[ABOUT THIS EXERCISE]: Starting with the first line and ending with the one that holds "(216, 220) = (709, 380): none -> red tape", retype the entries exactly.

—————

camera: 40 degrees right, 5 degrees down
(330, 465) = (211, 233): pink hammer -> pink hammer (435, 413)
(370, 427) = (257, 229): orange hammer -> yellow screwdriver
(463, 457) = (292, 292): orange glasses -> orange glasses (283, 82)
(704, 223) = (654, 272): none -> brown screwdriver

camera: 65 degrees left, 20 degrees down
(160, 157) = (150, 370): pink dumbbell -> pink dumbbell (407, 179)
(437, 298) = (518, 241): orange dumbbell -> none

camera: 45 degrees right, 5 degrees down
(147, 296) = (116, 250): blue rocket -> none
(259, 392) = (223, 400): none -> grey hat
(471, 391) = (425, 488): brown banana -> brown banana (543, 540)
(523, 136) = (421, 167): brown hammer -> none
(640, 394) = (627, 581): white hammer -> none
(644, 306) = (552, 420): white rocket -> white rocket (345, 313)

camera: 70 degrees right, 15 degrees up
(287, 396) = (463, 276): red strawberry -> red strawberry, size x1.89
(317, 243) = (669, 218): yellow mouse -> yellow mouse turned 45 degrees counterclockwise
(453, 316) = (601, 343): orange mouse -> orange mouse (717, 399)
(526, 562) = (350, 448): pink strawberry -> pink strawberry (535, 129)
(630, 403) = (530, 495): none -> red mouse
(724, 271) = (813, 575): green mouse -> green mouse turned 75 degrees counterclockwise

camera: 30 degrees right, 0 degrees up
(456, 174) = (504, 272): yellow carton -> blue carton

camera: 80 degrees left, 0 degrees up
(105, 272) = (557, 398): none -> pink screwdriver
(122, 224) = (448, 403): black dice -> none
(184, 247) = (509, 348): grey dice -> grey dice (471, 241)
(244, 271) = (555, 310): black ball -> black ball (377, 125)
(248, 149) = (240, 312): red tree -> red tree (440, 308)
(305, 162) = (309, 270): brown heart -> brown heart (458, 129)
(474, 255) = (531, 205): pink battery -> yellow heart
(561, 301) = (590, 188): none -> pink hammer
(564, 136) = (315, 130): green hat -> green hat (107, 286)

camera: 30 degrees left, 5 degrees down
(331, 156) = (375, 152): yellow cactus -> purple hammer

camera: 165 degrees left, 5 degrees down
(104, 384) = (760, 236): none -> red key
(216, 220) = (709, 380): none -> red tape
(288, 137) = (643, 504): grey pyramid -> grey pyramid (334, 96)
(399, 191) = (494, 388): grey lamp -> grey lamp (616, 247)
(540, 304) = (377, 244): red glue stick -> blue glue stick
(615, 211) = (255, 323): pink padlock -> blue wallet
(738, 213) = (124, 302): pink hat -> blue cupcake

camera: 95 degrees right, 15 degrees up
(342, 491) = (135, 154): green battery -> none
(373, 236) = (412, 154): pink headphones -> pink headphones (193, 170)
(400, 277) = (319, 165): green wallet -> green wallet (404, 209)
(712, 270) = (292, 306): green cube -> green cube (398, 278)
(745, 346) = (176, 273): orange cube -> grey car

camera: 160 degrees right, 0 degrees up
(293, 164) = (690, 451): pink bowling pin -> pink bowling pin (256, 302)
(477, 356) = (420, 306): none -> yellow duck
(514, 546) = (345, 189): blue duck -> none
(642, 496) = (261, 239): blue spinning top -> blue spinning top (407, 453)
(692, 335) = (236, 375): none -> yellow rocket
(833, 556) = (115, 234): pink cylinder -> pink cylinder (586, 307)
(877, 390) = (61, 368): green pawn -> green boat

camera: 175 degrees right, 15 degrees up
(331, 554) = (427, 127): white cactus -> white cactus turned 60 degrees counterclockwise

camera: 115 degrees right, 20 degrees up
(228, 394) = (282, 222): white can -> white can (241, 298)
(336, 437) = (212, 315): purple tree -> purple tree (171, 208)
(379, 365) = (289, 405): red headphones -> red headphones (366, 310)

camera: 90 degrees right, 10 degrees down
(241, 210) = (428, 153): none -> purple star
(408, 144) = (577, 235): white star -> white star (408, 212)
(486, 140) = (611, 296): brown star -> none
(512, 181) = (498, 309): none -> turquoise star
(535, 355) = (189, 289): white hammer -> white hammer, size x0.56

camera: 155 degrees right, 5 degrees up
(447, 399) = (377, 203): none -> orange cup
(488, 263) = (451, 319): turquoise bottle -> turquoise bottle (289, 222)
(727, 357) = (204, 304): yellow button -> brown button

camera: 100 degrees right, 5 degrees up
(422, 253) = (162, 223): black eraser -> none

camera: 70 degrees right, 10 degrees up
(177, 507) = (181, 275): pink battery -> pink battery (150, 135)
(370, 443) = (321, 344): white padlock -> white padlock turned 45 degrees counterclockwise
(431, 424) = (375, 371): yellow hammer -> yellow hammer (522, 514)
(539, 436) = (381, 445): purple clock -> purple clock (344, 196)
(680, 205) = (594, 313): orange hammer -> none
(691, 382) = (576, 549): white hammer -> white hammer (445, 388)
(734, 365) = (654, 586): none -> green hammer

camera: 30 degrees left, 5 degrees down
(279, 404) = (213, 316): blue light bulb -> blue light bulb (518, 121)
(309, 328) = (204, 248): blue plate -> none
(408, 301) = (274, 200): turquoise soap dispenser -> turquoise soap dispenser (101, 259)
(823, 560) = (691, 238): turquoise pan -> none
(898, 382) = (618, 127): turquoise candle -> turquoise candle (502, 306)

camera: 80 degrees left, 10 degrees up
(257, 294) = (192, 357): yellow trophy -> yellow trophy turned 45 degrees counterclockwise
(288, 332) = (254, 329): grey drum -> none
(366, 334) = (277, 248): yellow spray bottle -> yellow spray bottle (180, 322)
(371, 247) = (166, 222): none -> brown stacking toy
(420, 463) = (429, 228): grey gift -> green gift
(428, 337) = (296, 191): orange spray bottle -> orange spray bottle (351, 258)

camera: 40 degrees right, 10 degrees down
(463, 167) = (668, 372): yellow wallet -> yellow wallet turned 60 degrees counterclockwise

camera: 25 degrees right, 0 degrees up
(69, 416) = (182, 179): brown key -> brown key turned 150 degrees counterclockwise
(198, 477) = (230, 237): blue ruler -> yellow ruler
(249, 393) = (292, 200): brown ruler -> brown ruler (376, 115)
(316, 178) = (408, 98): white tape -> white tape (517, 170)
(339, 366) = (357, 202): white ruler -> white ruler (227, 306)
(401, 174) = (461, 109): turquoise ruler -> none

—————

[OUTPUT]:
camera: 40 degrees right, 5 degrees down
(330, 465) = (211, 233): pink hammer -> pink hammer (435, 413)
(370, 427) = (257, 229): orange hammer -> yellow screwdriver
(463, 457) = (292, 292): orange glasses -> orange glasses (283, 82)
(704, 223) = (654, 272): none -> brown screwdriver

camera: 65 degrees left, 20 degrees down
(160, 157) = (150, 370): pink dumbbell -> pink dumbbell (407, 179)
(437, 298) = (518, 241): orange dumbbell -> none

camera: 45 degrees right, 5 degrees down
(147, 296) = (116, 250): blue rocket -> none
(259, 392) = (223, 400): none -> grey hat
(471, 391) = (425, 488): brown banana -> brown banana (543, 540)
(523, 136) = (421, 167): brown hammer -> none
(640, 394) = (627, 581): white hammer -> none
(644, 306) = (552, 420): white rocket -> white rocket (345, 313)

camera: 70 degrees right, 15 degrees up
(287, 396) = (463, 276): red strawberry -> red strawberry, size x1.89
(317, 243) = (669, 218): yellow mouse -> yellow mouse turned 45 degrees counterclockwise
(453, 316) = (601, 343): orange mouse -> orange mouse (717, 399)
(526, 562) = (350, 448): pink strawberry -> pink strawberry (535, 129)
(630, 403) = (530, 495): none -> red mouse
(724, 271) = (813, 575): green mouse -> green mouse turned 75 degrees counterclockwise

camera: 30 degrees right, 0 degrees up
(456, 174) = (504, 272): yellow carton -> blue carton

camera: 80 degrees left, 0 degrees up
(105, 272) = (557, 398): none -> pink screwdriver
(122, 224) = (448, 403): black dice -> none
(184, 247) = (509, 348): grey dice -> grey dice (471, 241)
(244, 271) = (555, 310): black ball -> black ball (377, 125)
(248, 149) = (240, 312): red tree -> red tree (440, 308)
(305, 162) = (309, 270): brown heart -> brown heart (458, 129)
(474, 255) = (531, 205): pink battery -> yellow heart
(561, 301) = (590, 188): none -> pink hammer
(564, 136) = (315, 130): green hat -> green hat (107, 286)

camera: 30 degrees left, 5 degrees down
(331, 156) = (375, 152): yellow cactus -> purple hammer

camera: 165 degrees left, 5 degrees down
(104, 384) = (760, 236): none -> red key
(216, 220) = (709, 380): none -> red tape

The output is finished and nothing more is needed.